- PROBLEM TO SOLVE -
Repeat each record below exactly, dropping the pictures.

[Spatial object tracking data]
--------------------

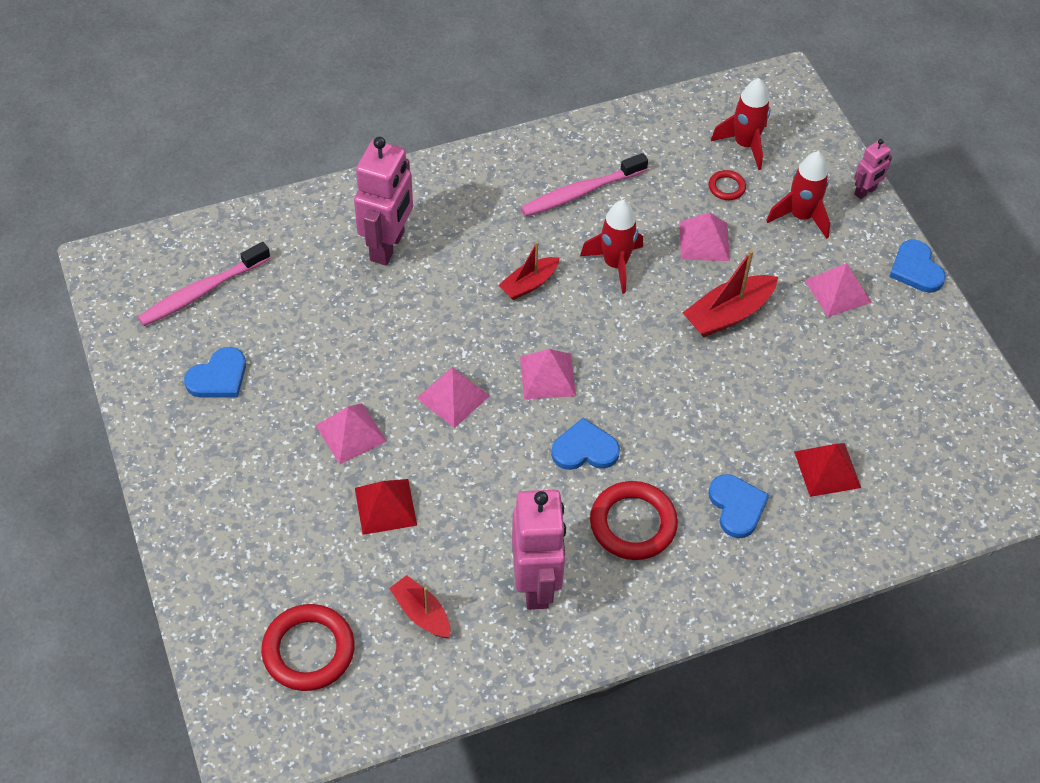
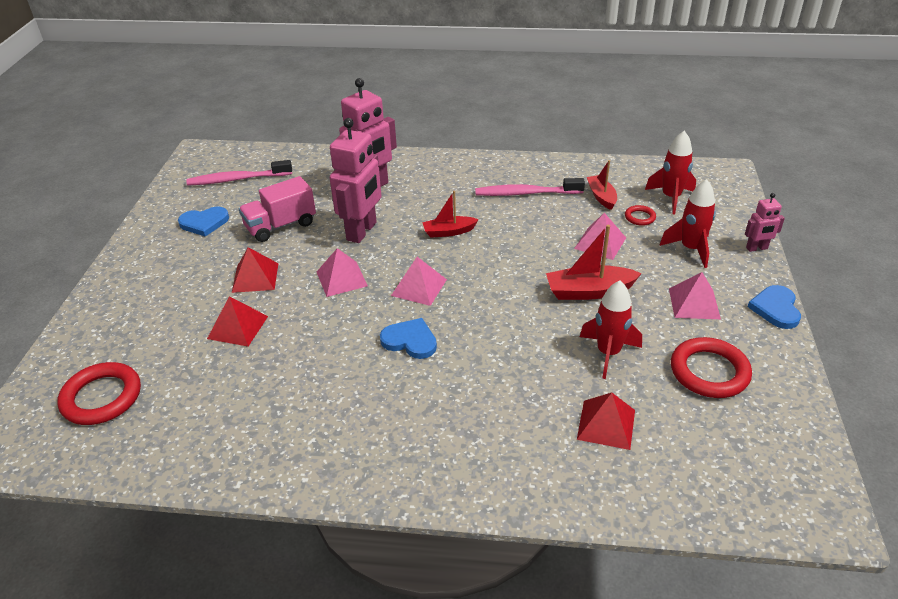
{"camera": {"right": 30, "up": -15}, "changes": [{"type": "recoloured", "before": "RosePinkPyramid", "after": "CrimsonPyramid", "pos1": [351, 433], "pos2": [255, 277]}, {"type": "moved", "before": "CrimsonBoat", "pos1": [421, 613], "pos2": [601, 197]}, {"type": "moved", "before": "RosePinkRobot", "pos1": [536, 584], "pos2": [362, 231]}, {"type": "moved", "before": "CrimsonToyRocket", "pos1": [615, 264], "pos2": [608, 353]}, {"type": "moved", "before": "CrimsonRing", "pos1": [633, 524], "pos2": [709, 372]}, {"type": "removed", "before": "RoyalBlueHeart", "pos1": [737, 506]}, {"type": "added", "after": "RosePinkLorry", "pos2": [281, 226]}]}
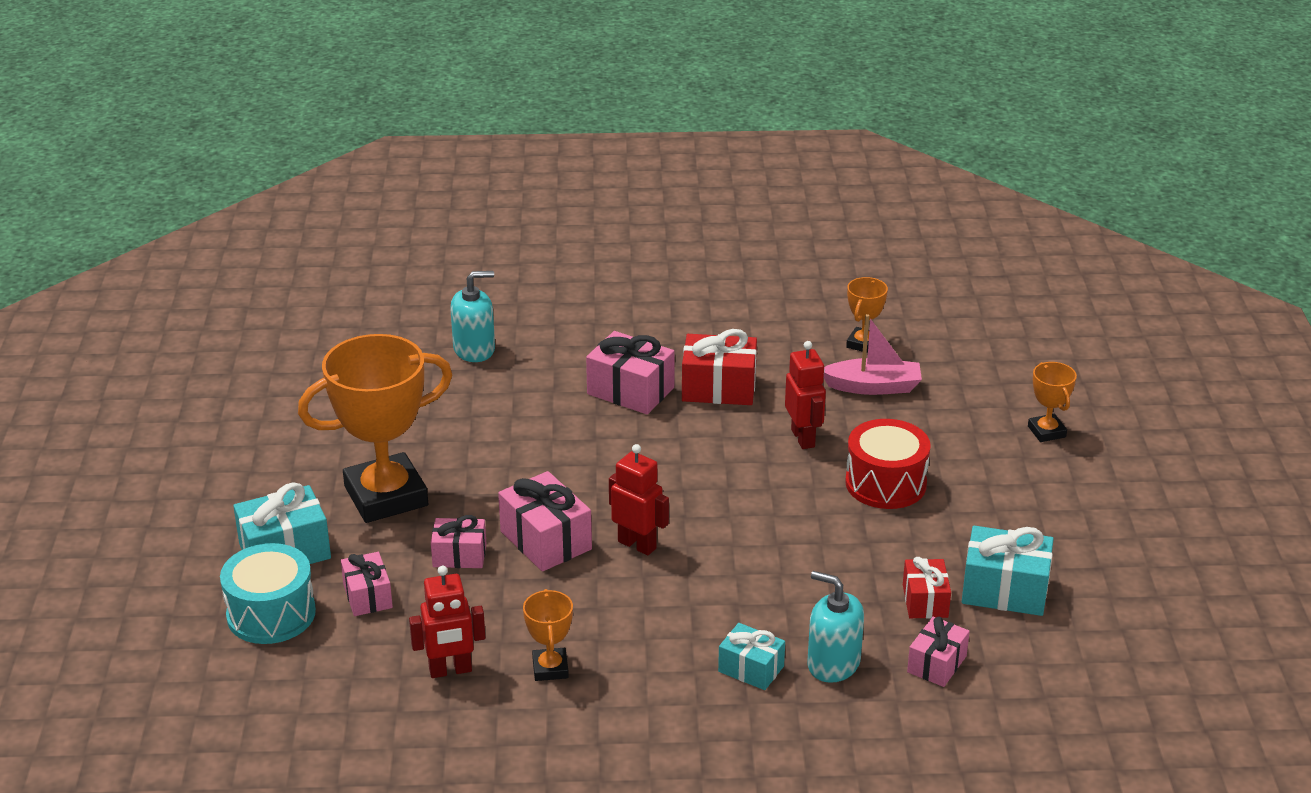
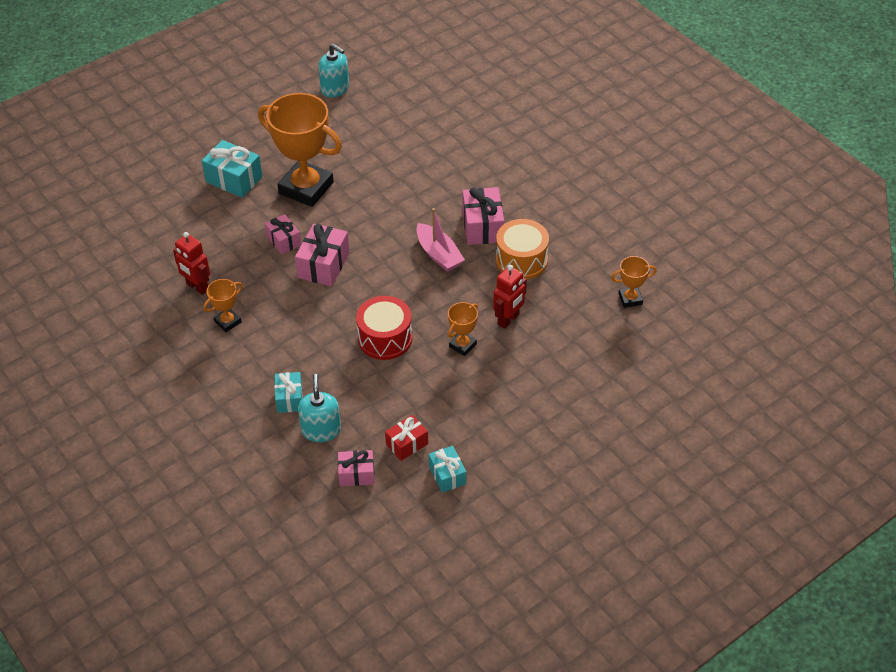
{"camera": {"right": 55, "up": 15}, "changes": [{"type": "removed", "before": "TealToyDrum", "pos1": [271, 614]}, {"type": "removed", "before": "RosePinkWrappedGift", "pos1": [368, 596]}, {"type": "moved", "before": "TealSoapPump", "pos1": [474, 349], "pos2": [335, 88]}, {"type": "removed", "before": "CrimsonRobot", "pos1": [637, 545]}, {"type": "replaced", "before": "CrimsonWrappedGift", "after": "OrangeColouredToyDrum", "pos1": [719, 388], "pos2": [521, 260]}, {"type": "moved", "before": "RosePinkBoat", "pos1": [873, 387], "pos2": [438, 254]}, {"type": "moved", "before": "CrimsonToyDrum", "pos1": [885, 483], "pos2": [385, 338]}, {"type": "resized", "before": "TealWrappedGift", "pos1": [1004, 590], "pos2": [447, 475], "scale": 0.63}, {"type": "moved", "before": "OrangeColouredAwardCup", "pos1": [1046, 432], "pos2": [462, 345]}]}
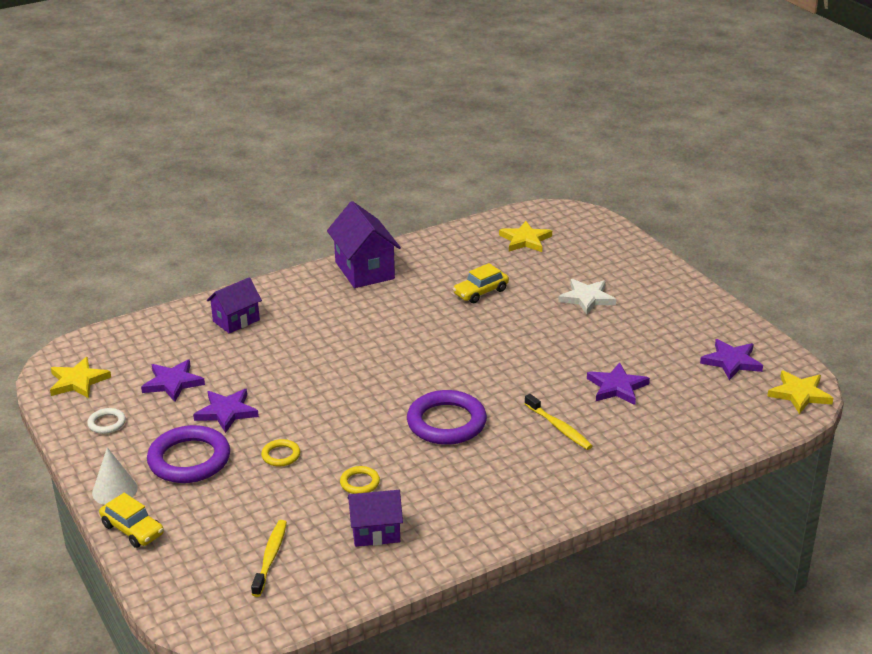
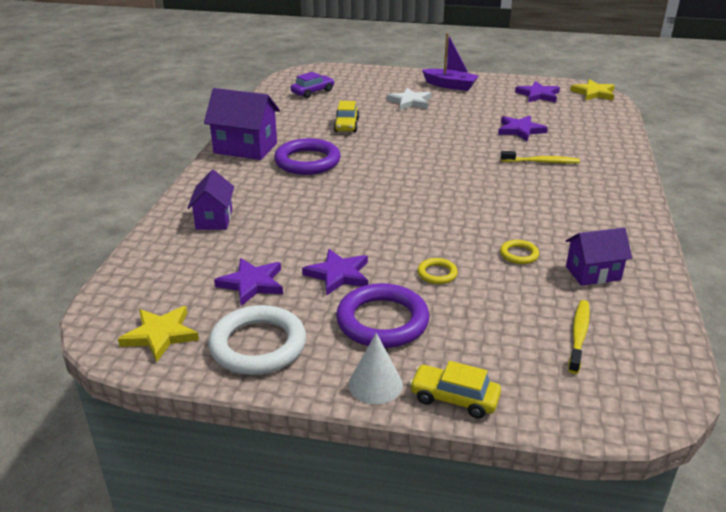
{"camera": {"right": -50, "up": 0}, "changes": [{"type": "resized", "before": "WhiteRing", "pos1": [107, 423], "pos2": [258, 345], "scale": 2.11}, {"type": "turned", "before": "YellowToyCar", "pos1": [133, 529], "pos2": [454, 398], "turn": -150}, {"type": "turned", "before": "YellowToothBrush", "pos1": [270, 557], "pos2": [578, 335], "turn": 60}, {"type": "turned", "before": "RoyalPurpleCottage", "pos1": [375, 532], "pos2": [593, 273], "turn": 45}, {"type": "moved", "before": "RoyalPurpleRing", "pos1": [446, 422], "pos2": [307, 161]}, {"type": "replaced", "before": "YellowStar", "after": "RoyalPurpleToyCar", "pos1": [525, 240], "pos2": [312, 92]}, {"type": "added", "after": "RoyalPurpleBoat", "pos2": [450, 85]}]}
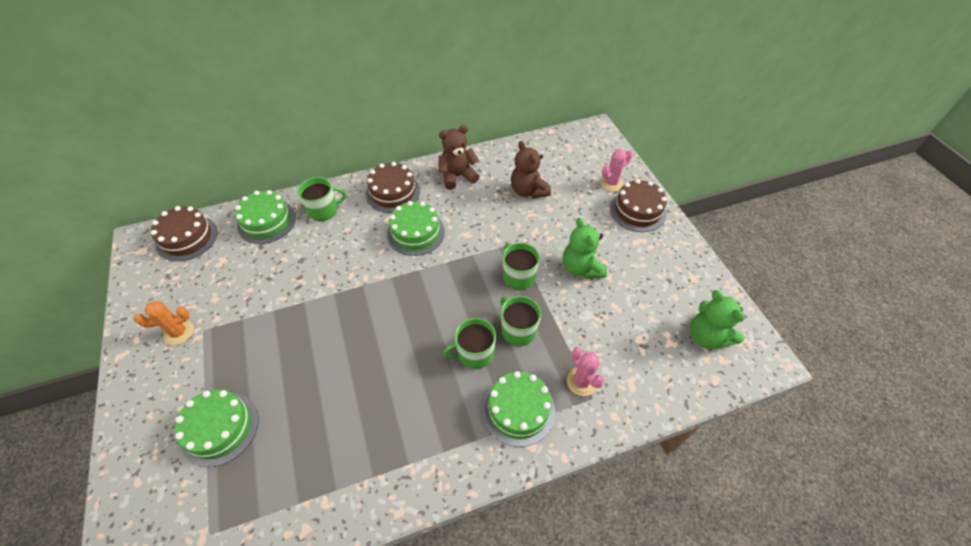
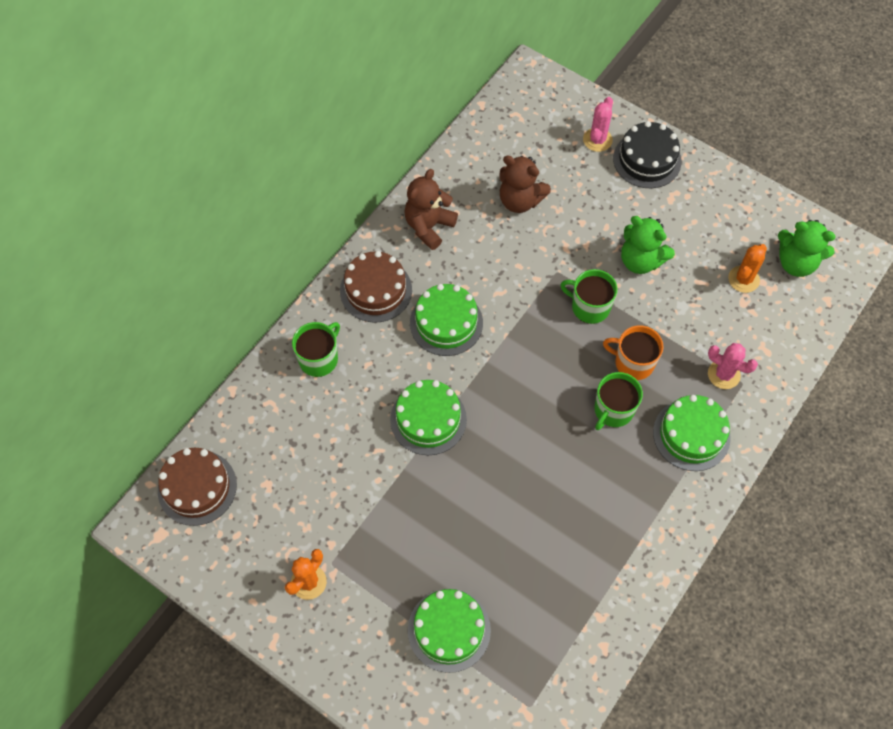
{"camera": {"right": -35, "up": 10}, "changes": [{"type": "moved", "before": "LeafGreenCake", "pos1": [267, 222], "pos2": [428, 419]}, {"type": "recoloured", "before": "LeafGreenCoffeeMug", "after": "OrangeColouredCoffeeMug", "pos1": [518, 330], "pos2": [633, 362]}, {"type": "recoloured", "before": "DarkBrownCake", "after": "EbonyCake", "pos1": [637, 211], "pos2": [647, 160]}, {"type": "added", "after": "OrangeColouredPricklyPlant", "pos2": [743, 279]}]}
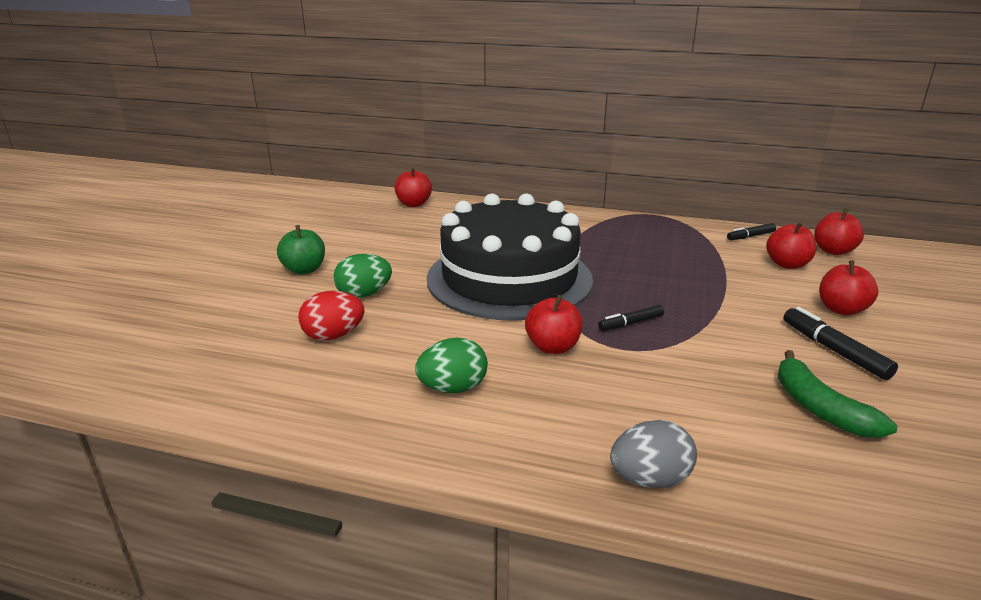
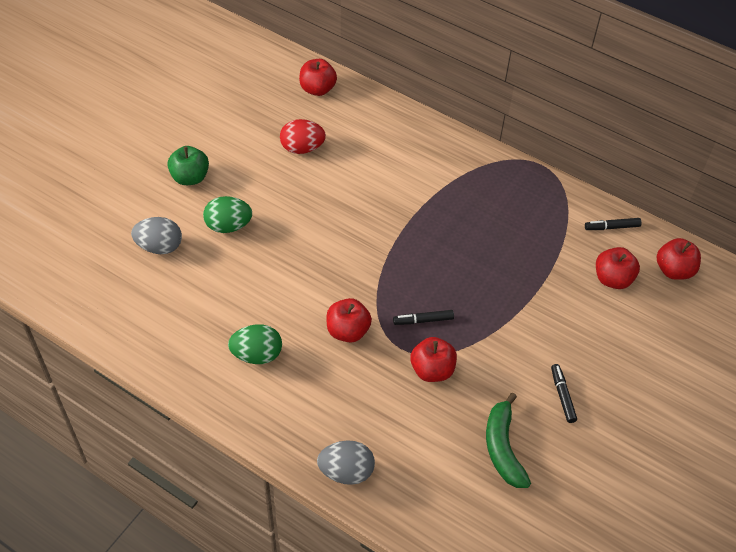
{"camera": {"right": 15, "up": 25}, "changes": [{"type": "moved", "before": "CrimsonEggShape", "pos1": [333, 336], "pos2": [302, 148]}, {"type": "removed", "before": "EbonyCake", "pos1": [509, 278]}, {"type": "resized", "before": "EbonyMarker", "pos1": [834, 350], "pos2": [562, 395], "scale": 0.66}, {"type": "moved", "before": "CrimsonAppleFruit", "pos1": [841, 309], "pos2": [432, 370]}, {"type": "added", "after": "AshGreyEggShape", "pos2": [159, 247]}]}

--------------------

- SOLUTION -
{"camera": {"right": 30, "up": -15}, "changes": [{"type": "recoloured", "before": "RosePinkPyramid", "after": "CrimsonPyramid", "pos1": [351, 433], "pos2": [255, 277]}, {"type": "moved", "before": "CrimsonBoat", "pos1": [421, 613], "pos2": [601, 197]}, {"type": "moved", "before": "RosePinkRobot", "pos1": [536, 584], "pos2": [362, 231]}, {"type": "moved", "before": "CrimsonToyRocket", "pos1": [615, 264], "pos2": [608, 353]}, {"type": "moved", "before": "CrimsonRing", "pos1": [633, 524], "pos2": [709, 372]}, {"type": "removed", "before": "RoyalBlueHeart", "pos1": [737, 506]}, {"type": "added", "after": "RosePinkLorry", "pos2": [281, 226]}]}
{"camera": {"right": 55, "up": 15}, "changes": [{"type": "removed", "before": "TealToyDrum", "pos1": [271, 614]}, {"type": "removed", "before": "RosePinkWrappedGift", "pos1": [368, 596]}, {"type": "moved", "before": "TealSoapPump", "pos1": [474, 349], "pos2": [335, 88]}, {"type": "removed", "before": "CrimsonRobot", "pos1": [637, 545]}, {"type": "replaced", "before": "CrimsonWrappedGift", "after": "OrangeColouredToyDrum", "pos1": [719, 388], "pos2": [521, 260]}, {"type": "moved", "before": "RosePinkBoat", "pos1": [873, 387], "pos2": [438, 254]}, {"type": "moved", "before": "CrimsonToyDrum", "pos1": [885, 483], "pos2": [385, 338]}, {"type": "resized", "before": "TealWrappedGift", "pos1": [1004, 590], "pos2": [447, 475], "scale": 0.63}, {"type": "moved", "before": "OrangeColouredAwardCup", "pos1": [1046, 432], "pos2": [462, 345]}]}
{"camera": {"right": -50, "up": 0}, "changes": [{"type": "resized", "before": "WhiteRing", "pos1": [107, 423], "pos2": [258, 345], "scale": 2.11}, {"type": "turned", "before": "YellowToyCar", "pos1": [133, 529], "pos2": [454, 398], "turn": -150}, {"type": "turned", "before": "YellowToothBrush", "pos1": [270, 557], "pos2": [578, 335], "turn": 60}, {"type": "turned", "before": "RoyalPurpleCottage", "pos1": [375, 532], "pos2": [593, 273], "turn": 45}, {"type": "moved", "before": "RoyalPurpleRing", "pos1": [446, 422], "pos2": [307, 161]}, {"type": "replaced", "before": "YellowStar", "after": "RoyalPurpleToyCar", "pos1": [525, 240], "pos2": [312, 92]}, {"type": "added", "after": "RoyalPurpleBoat", "pos2": [450, 85]}]}
{"camera": {"right": -35, "up": 10}, "changes": [{"type": "moved", "before": "LeafGreenCake", "pos1": [267, 222], "pos2": [428, 419]}, {"type": "recoloured", "before": "LeafGreenCoffeeMug", "after": "OrangeColouredCoffeeMug", "pos1": [518, 330], "pos2": [633, 362]}, {"type": "recoloured", "before": "DarkBrownCake", "after": "EbonyCake", "pos1": [637, 211], "pos2": [647, 160]}, {"type": "added", "after": "OrangeColouredPricklyPlant", "pos2": [743, 279]}]}
{"camera": {"right": 15, "up": 25}, "changes": [{"type": "moved", "before": "CrimsonEggShape", "pos1": [333, 336], "pos2": [302, 148]}, {"type": "removed", "before": "EbonyCake", "pos1": [509, 278]}, {"type": "resized", "before": "EbonyMarker", "pos1": [834, 350], "pos2": [562, 395], "scale": 0.66}, {"type": "moved", "before": "CrimsonAppleFruit", "pos1": [841, 309], "pos2": [432, 370]}, {"type": "added", "after": "AshGreyEggShape", "pos2": [159, 247]}]}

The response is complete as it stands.